# Exercise
Write out every line from the listing below where the string "caja" is found.

(Provided information begins)

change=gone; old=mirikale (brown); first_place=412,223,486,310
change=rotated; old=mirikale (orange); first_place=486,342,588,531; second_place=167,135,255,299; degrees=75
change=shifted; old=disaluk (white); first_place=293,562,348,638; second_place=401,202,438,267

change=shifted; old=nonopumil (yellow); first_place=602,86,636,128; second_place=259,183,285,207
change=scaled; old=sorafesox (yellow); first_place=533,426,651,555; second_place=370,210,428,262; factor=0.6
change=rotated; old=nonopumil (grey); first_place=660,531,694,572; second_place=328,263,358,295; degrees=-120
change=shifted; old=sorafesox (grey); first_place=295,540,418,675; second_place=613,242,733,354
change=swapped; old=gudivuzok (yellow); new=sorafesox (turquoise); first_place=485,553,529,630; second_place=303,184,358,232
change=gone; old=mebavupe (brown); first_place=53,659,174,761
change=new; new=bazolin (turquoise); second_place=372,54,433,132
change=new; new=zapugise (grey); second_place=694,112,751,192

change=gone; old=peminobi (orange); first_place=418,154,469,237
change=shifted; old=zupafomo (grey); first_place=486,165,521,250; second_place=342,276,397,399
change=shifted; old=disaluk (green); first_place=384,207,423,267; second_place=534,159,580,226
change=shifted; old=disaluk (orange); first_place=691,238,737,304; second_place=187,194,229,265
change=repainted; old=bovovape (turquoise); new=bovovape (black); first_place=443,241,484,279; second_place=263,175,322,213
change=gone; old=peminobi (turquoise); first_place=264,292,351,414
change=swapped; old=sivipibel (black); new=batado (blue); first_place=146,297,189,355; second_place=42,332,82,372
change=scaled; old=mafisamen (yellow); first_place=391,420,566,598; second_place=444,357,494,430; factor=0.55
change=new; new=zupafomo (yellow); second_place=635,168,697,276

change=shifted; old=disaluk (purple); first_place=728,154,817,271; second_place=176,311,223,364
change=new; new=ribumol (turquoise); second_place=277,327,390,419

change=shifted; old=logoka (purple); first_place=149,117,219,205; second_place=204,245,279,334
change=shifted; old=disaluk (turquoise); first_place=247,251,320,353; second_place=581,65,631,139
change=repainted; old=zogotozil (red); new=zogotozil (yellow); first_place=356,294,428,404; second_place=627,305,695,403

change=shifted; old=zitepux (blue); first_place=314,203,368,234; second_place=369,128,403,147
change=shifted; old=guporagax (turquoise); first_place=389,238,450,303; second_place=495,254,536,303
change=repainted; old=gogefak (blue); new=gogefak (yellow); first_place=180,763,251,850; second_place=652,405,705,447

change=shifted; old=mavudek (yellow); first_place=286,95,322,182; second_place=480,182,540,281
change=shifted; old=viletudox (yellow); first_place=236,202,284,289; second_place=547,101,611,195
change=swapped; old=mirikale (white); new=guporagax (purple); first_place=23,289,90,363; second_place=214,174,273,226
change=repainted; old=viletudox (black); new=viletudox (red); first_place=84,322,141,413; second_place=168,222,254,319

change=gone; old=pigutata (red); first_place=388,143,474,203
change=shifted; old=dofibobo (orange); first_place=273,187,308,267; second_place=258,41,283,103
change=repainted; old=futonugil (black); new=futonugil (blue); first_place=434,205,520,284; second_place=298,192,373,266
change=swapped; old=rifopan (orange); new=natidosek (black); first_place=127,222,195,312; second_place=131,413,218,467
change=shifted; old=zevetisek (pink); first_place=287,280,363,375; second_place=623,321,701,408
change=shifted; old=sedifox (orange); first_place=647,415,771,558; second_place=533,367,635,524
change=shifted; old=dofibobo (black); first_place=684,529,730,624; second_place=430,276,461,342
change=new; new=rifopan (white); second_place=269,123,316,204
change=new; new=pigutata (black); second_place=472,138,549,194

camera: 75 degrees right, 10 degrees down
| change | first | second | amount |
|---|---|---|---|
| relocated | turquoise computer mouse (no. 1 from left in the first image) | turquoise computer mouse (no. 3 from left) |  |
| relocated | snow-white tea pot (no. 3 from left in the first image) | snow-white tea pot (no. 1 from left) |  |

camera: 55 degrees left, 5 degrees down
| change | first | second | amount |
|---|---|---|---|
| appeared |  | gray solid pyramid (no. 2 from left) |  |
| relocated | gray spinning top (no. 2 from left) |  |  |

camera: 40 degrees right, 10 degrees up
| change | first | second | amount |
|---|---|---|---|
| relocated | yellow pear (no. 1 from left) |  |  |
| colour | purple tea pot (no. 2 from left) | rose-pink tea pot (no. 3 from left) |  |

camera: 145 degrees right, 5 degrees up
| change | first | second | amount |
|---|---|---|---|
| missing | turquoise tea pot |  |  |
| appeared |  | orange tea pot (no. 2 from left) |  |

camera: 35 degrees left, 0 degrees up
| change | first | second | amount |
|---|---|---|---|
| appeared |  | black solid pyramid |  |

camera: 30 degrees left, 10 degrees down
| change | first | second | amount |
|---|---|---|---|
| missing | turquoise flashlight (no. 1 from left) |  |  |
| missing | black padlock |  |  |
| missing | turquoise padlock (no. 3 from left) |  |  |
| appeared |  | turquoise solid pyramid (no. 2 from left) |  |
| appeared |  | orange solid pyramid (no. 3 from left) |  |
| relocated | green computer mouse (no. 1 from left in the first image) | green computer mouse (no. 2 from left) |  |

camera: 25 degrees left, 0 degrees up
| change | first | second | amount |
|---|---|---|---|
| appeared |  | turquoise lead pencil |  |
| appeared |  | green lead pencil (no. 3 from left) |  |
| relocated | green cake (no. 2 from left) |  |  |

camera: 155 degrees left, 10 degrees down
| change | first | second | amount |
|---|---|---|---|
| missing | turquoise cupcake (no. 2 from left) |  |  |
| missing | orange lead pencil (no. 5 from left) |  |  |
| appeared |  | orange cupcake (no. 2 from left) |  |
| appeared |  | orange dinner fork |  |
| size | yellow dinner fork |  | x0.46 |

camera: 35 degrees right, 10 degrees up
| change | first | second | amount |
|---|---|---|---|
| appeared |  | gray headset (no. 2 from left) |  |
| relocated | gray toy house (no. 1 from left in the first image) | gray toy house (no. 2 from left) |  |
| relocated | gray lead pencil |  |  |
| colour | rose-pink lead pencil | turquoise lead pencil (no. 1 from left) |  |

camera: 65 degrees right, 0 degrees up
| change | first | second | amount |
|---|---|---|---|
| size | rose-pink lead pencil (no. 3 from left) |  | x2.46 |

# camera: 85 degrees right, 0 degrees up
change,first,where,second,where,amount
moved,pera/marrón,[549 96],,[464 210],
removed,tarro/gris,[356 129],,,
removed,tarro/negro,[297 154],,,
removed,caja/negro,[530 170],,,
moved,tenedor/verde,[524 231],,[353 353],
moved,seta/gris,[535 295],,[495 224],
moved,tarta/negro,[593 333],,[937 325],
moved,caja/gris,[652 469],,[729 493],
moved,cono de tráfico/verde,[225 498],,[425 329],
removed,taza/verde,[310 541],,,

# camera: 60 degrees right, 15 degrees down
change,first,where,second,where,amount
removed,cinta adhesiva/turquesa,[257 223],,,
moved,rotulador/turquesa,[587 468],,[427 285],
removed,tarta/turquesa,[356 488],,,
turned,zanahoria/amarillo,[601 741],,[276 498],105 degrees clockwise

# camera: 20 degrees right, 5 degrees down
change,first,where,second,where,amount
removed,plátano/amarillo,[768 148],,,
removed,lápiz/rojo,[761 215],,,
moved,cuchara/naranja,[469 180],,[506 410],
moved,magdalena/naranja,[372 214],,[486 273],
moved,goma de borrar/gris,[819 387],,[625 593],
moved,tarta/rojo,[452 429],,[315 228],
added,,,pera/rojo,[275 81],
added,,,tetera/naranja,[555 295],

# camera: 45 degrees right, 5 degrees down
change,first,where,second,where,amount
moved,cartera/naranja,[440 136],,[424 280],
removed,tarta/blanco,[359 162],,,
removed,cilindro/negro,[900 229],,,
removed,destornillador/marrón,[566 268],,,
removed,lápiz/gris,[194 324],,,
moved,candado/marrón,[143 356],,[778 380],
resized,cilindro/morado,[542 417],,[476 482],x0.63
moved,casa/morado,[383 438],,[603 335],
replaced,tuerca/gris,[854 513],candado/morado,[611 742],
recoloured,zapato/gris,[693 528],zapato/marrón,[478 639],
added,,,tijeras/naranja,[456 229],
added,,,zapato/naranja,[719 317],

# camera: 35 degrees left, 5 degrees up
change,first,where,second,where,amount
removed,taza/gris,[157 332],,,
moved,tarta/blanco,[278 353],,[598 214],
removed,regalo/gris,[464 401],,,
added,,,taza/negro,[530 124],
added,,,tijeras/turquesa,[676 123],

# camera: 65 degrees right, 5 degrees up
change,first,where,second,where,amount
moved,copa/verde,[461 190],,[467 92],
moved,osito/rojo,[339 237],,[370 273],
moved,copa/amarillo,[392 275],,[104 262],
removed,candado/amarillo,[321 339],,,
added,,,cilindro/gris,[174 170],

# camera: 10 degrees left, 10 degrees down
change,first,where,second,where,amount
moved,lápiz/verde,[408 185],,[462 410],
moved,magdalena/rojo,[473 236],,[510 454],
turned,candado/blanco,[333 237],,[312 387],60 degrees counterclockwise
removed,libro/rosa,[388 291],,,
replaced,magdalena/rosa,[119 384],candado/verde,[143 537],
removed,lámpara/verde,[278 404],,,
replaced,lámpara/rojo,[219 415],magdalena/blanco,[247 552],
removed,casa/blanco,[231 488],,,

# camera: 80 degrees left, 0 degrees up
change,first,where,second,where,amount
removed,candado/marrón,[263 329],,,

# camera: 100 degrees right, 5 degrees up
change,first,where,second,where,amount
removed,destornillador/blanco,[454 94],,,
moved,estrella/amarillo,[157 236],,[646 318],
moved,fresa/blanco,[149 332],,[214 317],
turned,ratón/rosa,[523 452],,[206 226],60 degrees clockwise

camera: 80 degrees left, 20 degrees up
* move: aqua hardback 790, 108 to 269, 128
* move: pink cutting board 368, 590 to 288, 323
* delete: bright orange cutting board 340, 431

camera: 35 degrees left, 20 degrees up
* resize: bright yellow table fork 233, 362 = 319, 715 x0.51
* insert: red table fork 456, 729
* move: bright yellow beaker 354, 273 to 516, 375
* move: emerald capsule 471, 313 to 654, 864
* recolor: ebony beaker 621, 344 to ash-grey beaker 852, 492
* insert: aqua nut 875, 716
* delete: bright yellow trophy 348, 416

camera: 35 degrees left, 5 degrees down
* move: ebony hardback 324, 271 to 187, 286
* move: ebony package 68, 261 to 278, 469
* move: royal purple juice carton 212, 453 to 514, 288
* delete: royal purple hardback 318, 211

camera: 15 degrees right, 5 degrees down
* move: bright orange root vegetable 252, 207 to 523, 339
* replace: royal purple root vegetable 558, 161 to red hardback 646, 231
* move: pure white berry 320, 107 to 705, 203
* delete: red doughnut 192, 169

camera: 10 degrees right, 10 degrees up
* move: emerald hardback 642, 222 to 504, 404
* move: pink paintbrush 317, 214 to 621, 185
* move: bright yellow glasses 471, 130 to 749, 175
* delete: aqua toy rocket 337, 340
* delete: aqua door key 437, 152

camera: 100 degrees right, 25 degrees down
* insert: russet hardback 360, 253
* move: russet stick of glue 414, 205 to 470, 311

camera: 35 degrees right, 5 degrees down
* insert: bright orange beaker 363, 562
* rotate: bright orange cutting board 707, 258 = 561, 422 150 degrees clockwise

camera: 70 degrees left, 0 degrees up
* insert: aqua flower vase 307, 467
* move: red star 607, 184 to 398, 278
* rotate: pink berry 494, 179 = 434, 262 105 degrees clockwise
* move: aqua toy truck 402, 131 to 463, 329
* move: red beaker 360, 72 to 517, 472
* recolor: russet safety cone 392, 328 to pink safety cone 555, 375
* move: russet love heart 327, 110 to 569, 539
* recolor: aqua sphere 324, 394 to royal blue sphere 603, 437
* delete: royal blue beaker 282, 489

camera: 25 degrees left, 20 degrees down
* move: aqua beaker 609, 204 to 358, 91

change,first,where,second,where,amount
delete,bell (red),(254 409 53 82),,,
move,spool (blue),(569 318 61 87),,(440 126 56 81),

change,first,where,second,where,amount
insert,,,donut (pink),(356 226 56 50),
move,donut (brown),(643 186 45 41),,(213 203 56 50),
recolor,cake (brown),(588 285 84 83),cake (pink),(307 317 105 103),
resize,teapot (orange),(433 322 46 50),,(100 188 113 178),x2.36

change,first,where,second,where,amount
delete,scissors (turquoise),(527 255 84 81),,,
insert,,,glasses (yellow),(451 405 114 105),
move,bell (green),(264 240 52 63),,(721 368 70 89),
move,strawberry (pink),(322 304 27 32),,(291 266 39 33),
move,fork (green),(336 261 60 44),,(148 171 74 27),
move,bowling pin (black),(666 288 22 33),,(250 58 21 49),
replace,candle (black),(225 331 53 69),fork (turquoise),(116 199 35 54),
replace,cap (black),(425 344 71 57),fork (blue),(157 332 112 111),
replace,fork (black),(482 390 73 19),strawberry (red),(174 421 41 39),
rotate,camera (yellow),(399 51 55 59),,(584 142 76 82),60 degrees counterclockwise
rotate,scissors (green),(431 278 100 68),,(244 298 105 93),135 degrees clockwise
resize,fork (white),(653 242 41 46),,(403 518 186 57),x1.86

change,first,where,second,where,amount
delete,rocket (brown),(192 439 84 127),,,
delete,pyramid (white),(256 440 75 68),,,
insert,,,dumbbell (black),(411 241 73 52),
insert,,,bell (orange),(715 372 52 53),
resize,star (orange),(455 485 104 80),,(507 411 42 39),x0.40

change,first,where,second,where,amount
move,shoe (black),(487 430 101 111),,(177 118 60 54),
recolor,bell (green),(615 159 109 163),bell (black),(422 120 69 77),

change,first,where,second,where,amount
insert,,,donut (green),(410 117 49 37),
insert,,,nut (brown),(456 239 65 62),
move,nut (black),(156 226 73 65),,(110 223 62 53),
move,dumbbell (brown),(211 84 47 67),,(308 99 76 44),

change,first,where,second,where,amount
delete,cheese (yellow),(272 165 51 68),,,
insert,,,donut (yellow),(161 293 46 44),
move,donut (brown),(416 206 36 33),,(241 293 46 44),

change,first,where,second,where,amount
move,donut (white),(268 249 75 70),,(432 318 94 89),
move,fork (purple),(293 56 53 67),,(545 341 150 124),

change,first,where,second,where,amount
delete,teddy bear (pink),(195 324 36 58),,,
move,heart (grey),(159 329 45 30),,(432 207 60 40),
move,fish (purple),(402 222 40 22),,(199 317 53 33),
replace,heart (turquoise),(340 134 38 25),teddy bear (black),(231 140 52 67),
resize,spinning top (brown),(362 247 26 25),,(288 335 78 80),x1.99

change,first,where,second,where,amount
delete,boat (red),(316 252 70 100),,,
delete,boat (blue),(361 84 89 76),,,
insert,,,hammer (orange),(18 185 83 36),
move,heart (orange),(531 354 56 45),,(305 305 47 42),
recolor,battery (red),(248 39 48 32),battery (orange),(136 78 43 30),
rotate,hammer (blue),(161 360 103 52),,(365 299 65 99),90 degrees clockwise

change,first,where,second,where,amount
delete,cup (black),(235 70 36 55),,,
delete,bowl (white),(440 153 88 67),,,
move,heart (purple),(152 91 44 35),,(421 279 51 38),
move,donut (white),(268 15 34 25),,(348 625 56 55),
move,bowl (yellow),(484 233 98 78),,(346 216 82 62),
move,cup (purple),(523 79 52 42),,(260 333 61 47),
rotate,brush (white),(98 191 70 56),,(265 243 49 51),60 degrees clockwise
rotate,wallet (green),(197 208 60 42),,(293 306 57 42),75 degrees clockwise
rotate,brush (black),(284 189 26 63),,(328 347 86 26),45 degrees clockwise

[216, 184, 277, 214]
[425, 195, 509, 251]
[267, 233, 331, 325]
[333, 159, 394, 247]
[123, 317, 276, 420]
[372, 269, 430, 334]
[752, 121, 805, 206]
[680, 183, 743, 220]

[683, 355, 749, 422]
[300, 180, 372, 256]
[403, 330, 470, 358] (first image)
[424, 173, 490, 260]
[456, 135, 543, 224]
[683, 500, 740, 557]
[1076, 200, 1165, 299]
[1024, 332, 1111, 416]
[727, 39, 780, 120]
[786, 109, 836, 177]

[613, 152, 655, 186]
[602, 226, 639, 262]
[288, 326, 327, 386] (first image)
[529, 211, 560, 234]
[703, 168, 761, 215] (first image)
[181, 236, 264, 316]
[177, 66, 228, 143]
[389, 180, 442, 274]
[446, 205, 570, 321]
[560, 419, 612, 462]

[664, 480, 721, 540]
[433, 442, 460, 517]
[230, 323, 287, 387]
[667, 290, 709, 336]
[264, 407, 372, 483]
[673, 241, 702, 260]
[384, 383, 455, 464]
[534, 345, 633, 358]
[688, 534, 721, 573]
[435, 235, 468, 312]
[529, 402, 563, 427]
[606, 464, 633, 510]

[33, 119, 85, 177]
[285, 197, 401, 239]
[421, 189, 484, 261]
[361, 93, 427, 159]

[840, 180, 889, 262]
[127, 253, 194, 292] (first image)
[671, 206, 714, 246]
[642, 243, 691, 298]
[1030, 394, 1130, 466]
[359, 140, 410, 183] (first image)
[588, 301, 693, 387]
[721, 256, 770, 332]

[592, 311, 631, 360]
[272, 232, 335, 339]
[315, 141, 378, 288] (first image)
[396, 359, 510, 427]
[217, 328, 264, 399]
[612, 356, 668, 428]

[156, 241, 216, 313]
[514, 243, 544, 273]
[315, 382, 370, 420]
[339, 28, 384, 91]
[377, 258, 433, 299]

(Provided information ends)

# Reply to the task
removed,caja/negro,[530 170],,,
moved,caja/gris,[652 469],,[729 493],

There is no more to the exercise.